What to do:
Extract each line from the entries below that has the string "dresser" in it.

Recorded data:
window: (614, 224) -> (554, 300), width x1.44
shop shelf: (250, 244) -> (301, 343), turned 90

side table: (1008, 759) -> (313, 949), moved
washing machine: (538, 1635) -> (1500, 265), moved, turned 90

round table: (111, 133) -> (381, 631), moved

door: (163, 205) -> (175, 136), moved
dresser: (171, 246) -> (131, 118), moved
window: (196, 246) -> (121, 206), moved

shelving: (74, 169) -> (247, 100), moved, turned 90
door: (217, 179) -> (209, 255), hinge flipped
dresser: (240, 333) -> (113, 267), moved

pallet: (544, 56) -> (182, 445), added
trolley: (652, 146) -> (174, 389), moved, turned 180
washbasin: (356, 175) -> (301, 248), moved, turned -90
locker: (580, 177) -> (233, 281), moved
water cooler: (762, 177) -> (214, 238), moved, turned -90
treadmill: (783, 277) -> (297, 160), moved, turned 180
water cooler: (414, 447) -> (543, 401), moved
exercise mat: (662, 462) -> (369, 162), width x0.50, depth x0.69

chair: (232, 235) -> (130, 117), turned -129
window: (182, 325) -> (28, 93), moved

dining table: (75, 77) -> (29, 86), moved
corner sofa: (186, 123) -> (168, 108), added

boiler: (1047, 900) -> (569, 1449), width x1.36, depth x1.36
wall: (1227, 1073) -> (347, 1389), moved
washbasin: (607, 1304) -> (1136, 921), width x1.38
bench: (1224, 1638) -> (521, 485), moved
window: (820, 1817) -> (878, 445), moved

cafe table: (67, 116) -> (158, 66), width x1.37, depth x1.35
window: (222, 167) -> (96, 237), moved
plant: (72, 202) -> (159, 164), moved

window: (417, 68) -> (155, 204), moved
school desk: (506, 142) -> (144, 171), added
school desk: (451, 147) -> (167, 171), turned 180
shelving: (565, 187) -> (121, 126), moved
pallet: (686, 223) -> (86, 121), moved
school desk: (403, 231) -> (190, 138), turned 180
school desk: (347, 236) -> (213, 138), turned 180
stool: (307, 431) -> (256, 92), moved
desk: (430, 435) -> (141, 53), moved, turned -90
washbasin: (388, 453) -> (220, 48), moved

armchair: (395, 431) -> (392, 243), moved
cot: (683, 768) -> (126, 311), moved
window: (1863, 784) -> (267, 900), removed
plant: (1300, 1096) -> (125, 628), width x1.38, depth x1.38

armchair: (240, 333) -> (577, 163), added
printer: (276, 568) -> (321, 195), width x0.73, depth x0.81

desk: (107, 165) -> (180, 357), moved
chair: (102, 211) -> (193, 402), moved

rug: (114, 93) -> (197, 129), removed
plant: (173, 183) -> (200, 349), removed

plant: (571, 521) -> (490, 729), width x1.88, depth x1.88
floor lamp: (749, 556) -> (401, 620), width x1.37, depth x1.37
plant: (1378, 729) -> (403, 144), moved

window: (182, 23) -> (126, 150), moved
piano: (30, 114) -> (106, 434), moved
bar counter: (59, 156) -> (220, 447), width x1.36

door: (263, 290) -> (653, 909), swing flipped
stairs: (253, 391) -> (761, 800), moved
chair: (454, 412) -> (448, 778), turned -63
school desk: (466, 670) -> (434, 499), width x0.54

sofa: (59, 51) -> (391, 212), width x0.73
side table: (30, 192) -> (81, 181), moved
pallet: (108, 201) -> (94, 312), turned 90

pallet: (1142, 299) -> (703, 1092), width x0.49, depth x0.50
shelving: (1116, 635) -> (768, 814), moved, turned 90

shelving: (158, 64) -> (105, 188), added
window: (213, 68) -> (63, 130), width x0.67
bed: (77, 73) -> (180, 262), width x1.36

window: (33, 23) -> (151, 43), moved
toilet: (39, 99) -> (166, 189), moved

Exercise solution:
dresser: (171, 246) -> (131, 118), moved
dresser: (240, 333) -> (113, 267), moved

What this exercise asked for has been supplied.